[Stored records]
..........
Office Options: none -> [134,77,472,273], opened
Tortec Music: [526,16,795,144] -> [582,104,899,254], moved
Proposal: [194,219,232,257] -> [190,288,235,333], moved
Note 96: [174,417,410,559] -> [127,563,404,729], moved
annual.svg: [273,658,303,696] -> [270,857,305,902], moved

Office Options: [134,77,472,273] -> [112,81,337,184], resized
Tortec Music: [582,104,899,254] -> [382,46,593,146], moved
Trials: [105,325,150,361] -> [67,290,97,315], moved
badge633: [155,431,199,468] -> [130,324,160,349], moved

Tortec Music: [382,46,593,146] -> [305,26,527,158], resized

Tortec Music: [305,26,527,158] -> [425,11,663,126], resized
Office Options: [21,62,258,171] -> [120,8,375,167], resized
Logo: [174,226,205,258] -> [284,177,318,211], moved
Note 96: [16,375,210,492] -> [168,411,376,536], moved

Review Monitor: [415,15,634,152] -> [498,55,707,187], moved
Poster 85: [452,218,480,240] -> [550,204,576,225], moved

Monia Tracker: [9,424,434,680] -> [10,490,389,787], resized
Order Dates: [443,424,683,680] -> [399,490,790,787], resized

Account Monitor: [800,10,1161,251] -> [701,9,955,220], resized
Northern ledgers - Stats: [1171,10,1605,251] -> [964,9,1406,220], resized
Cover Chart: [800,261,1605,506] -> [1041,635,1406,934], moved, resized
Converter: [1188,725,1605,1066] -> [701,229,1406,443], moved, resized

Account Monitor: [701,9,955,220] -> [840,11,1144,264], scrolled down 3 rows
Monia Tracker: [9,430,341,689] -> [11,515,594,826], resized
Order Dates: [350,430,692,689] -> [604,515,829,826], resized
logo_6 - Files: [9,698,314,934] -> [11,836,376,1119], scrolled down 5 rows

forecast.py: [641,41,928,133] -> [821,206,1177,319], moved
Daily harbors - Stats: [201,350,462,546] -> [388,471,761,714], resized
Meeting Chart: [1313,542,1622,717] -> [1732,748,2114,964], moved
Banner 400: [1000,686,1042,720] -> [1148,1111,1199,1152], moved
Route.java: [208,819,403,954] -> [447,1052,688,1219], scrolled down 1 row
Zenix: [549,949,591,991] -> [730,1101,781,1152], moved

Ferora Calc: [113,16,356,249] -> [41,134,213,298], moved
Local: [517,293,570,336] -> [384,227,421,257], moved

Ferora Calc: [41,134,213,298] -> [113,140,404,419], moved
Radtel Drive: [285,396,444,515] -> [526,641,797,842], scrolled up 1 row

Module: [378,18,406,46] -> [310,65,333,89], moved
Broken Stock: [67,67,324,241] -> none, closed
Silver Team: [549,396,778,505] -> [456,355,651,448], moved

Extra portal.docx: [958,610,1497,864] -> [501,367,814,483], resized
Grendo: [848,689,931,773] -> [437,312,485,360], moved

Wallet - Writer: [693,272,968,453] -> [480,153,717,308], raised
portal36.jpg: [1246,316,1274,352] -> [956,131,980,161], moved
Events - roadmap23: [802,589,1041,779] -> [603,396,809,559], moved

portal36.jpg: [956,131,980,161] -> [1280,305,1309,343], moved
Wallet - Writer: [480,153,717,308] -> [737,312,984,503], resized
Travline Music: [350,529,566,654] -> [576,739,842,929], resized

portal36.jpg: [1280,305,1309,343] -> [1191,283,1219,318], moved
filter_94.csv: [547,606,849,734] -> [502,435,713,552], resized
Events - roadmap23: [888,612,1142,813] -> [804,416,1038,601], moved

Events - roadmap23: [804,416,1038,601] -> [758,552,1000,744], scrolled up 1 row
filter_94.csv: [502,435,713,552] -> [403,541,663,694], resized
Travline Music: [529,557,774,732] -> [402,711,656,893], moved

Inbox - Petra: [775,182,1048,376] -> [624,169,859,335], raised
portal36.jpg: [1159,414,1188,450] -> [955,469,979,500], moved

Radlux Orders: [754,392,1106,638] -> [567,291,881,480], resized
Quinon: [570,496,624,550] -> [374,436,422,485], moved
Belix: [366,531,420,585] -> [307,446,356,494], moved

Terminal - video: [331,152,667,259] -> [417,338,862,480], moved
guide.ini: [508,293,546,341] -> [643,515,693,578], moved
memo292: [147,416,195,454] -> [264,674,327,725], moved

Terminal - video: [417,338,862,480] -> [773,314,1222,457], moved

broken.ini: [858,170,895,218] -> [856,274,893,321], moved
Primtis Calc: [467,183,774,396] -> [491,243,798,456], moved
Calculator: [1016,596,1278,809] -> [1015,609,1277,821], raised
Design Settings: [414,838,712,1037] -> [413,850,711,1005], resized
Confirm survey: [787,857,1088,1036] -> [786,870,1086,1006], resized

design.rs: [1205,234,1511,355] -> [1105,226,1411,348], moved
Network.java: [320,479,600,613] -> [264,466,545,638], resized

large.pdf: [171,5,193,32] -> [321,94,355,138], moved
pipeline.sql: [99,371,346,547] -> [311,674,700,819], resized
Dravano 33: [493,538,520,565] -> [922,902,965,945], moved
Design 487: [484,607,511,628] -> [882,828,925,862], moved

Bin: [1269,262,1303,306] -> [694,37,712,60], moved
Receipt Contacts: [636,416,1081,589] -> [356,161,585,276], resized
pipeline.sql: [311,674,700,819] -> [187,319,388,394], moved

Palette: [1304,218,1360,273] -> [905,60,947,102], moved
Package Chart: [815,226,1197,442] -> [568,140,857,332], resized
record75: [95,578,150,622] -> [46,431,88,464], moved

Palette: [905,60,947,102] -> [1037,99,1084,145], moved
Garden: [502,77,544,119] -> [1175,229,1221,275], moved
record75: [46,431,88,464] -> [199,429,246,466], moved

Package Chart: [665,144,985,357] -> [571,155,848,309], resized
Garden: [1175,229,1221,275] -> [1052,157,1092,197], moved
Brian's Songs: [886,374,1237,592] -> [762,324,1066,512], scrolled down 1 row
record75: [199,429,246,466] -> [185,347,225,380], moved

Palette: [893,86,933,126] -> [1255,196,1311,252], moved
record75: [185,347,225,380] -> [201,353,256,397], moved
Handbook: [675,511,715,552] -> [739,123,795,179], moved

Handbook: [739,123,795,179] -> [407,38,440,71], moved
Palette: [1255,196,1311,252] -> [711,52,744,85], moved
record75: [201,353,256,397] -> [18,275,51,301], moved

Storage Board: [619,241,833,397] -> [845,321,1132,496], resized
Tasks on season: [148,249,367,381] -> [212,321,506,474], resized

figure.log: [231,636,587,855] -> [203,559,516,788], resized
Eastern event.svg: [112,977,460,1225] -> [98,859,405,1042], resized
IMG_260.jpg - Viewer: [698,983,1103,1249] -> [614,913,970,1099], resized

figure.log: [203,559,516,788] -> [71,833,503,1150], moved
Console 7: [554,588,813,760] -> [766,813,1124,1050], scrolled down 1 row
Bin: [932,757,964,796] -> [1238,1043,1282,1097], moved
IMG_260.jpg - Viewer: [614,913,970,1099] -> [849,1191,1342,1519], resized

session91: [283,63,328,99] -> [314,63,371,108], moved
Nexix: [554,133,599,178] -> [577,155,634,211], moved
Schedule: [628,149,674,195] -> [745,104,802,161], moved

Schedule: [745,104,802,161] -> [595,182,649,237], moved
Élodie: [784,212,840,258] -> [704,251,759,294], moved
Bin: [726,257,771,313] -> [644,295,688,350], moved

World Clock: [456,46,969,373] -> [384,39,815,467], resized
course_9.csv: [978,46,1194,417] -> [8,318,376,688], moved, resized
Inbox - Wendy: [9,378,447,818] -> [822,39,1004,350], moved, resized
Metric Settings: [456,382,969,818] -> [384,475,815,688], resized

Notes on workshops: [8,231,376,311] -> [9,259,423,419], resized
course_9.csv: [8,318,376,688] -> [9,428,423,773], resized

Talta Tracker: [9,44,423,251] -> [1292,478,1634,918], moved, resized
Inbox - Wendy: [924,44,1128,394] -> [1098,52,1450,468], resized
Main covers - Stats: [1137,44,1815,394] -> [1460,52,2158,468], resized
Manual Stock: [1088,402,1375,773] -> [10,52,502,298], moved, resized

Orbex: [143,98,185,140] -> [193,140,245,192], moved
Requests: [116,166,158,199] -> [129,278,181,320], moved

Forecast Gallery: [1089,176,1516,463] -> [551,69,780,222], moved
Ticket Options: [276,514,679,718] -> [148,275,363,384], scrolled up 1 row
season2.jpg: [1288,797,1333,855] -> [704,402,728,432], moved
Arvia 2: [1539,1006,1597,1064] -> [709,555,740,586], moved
..........
When you answer, output each line of the data exactly as given, from its first line up to and including the one with "Order Dates: [350,430,692,689]".

Office Options: none -> [134,77,472,273], opened
Tortec Music: [526,16,795,144] -> [582,104,899,254], moved
Proposal: [194,219,232,257] -> [190,288,235,333], moved
Note 96: [174,417,410,559] -> [127,563,404,729], moved
annual.svg: [273,658,303,696] -> [270,857,305,902], moved

Office Options: [134,77,472,273] -> [112,81,337,184], resized
Tortec Music: [582,104,899,254] -> [382,46,593,146], moved
Trials: [105,325,150,361] -> [67,290,97,315], moved
badge633: [155,431,199,468] -> [130,324,160,349], moved

Tortec Music: [382,46,593,146] -> [305,26,527,158], resized

Tortec Music: [305,26,527,158] -> [425,11,663,126], resized
Office Options: [21,62,258,171] -> [120,8,375,167], resized
Logo: [174,226,205,258] -> [284,177,318,211], moved
Note 96: [16,375,210,492] -> [168,411,376,536], moved

Review Monitor: [415,15,634,152] -> [498,55,707,187], moved
Poster 85: [452,218,480,240] -> [550,204,576,225], moved

Monia Tracker: [9,424,434,680] -> [10,490,389,787], resized
Order Dates: [443,424,683,680] -> [399,490,790,787], resized

Account Monitor: [800,10,1161,251] -> [701,9,955,220], resized
Northern ledgers - Stats: [1171,10,1605,251] -> [964,9,1406,220], resized
Cover Chart: [800,261,1605,506] -> [1041,635,1406,934], moved, resized
Converter: [1188,725,1605,1066] -> [701,229,1406,443], moved, resized

Account Monitor: [701,9,955,220] -> [840,11,1144,264], scrolled down 3 rows
Monia Tracker: [9,430,341,689] -> [11,515,594,826], resized
Order Dates: [350,430,692,689] -> [604,515,829,826], resized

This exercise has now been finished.